### Task
What lines in the material hold the string "relocated"? Return every one of them.

### Information supplied
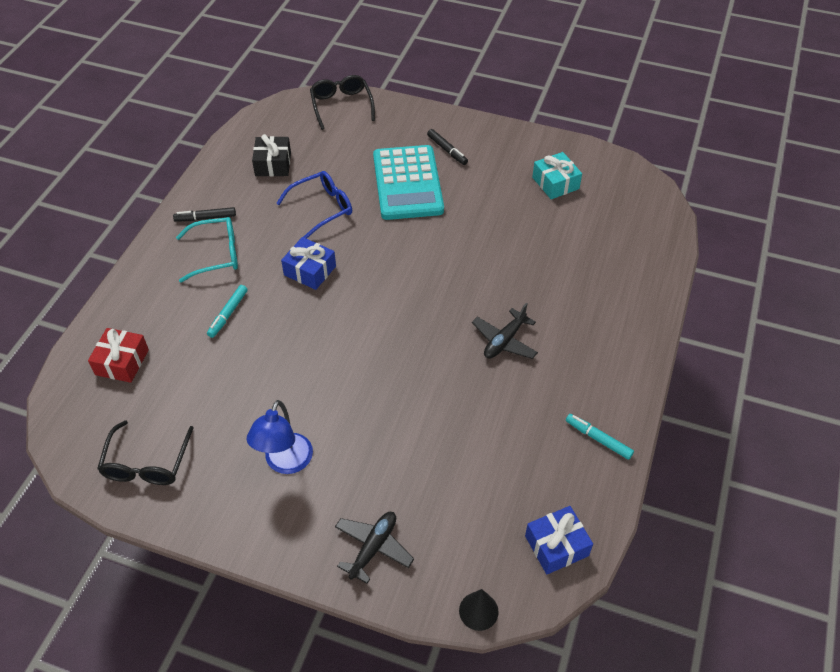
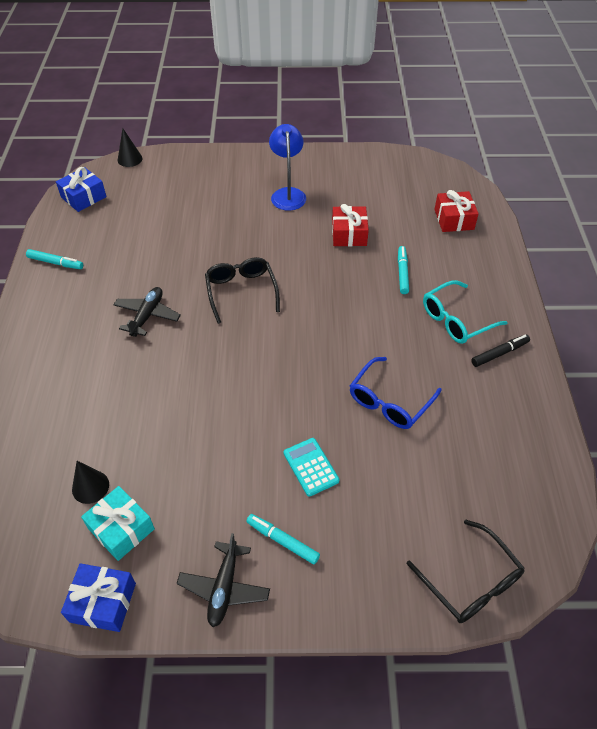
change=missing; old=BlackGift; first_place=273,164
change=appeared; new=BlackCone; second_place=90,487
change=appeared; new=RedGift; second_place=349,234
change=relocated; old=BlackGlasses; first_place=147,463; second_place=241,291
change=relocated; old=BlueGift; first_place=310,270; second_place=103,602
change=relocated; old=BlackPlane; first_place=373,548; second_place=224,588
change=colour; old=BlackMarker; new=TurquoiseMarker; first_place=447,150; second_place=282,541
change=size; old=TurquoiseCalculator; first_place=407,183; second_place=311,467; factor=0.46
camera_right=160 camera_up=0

### Expected answer
change=relocated; old=BlackGlasses; first_place=147,463; second_place=241,291
change=relocated; old=BlueGift; first_place=310,270; second_place=103,602
change=relocated; old=BlackPlane; first_place=373,548; second_place=224,588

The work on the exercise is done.